Aerial scene object inventories:
▬▬▬▬▬▬▬▬▬▬

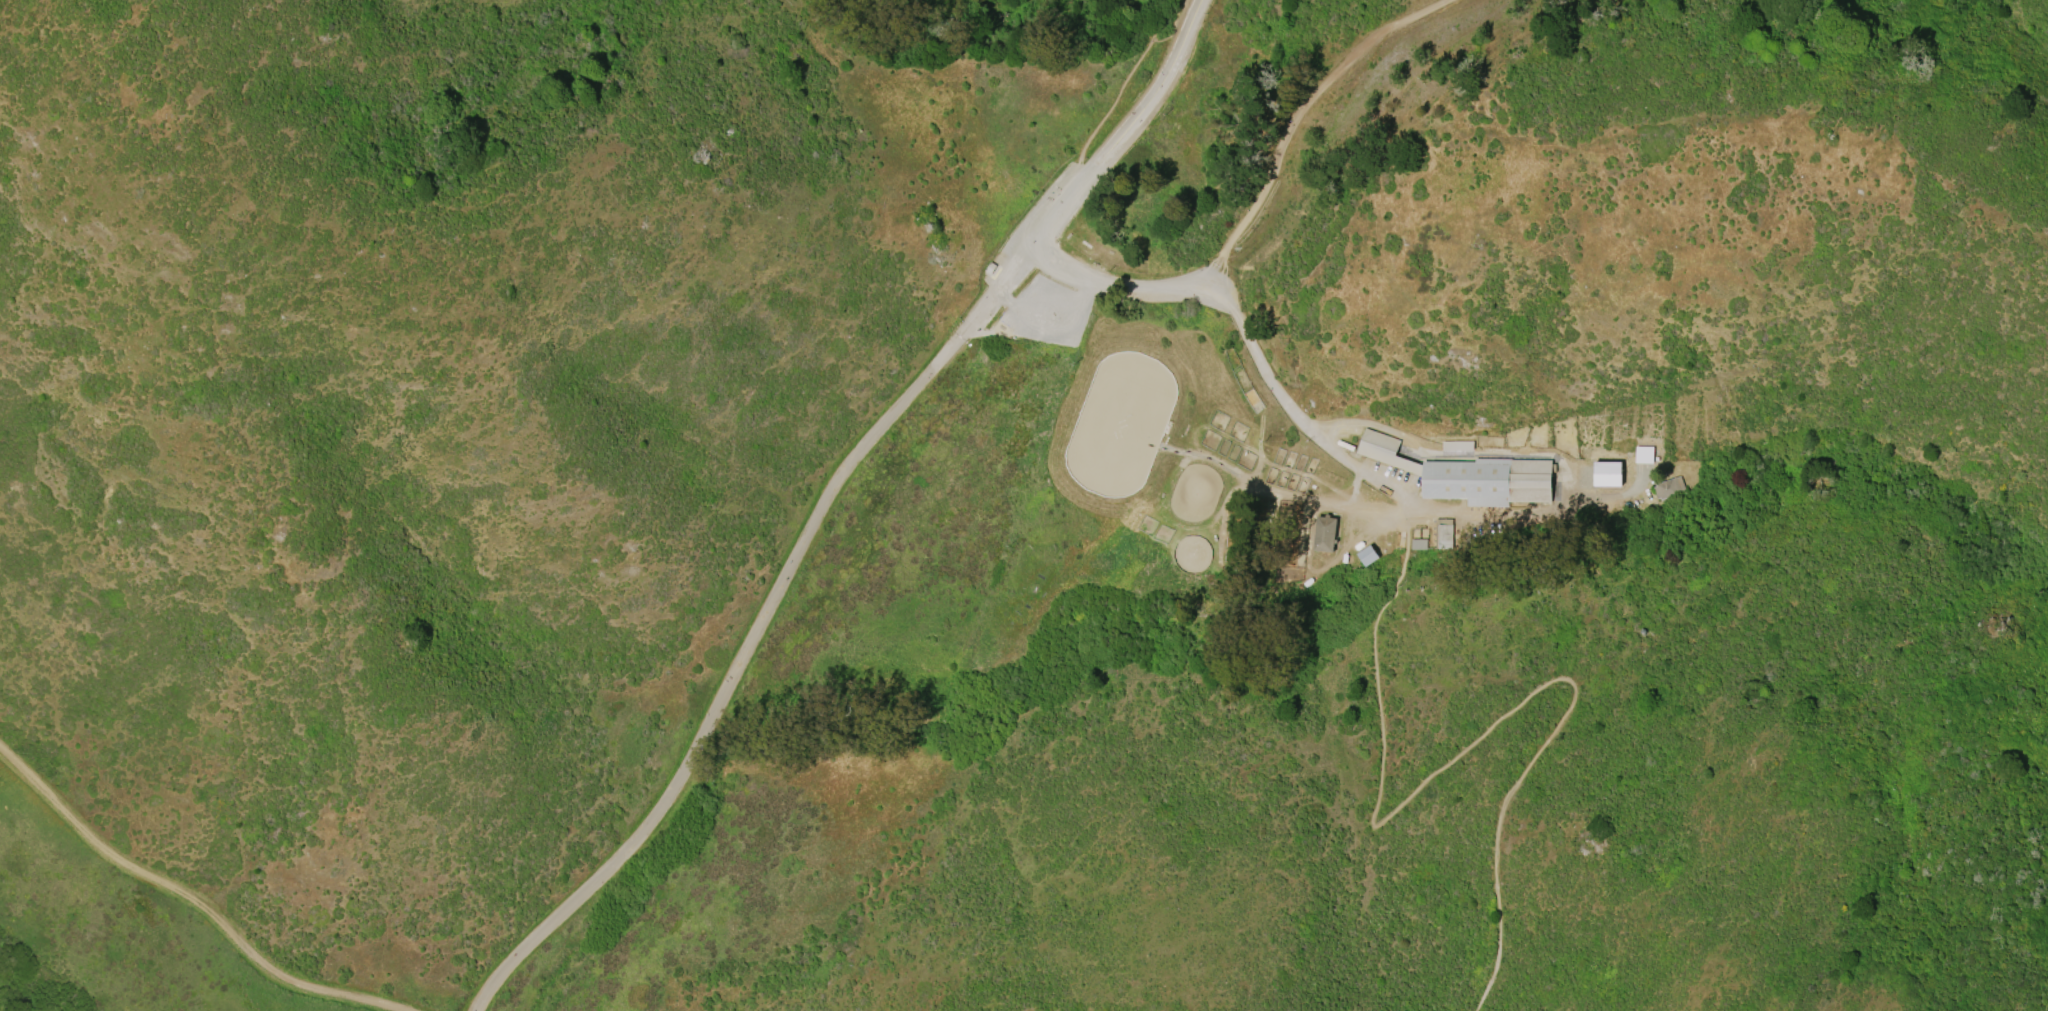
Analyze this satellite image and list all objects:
road: (1176, 33)
road: (1361, 47)
road: (1122, 91)
road: (1154, 97)
road: (1256, 202)
parking lot: (1041, 210)
road: (1060, 212)
road: (1114, 288)
road: (997, 290)
parking lot: (1043, 309)
road: (1054, 327)
road: (1291, 410)
park: (1120, 422)
building: (1458, 449)
building: (1486, 483)
building: (1668, 488)
building: (1445, 533)
building: (1418, 544)
building: (1367, 555)
road: (732, 686)
road: (1478, 741)
road: (186, 898)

▬▬▬▬▬▬▬▬▬▬

What the task asks:
In the lines above, find the word "parking" and copy each line that contains it.

Written answer:
parking lot: (1041, 210)
parking lot: (1043, 309)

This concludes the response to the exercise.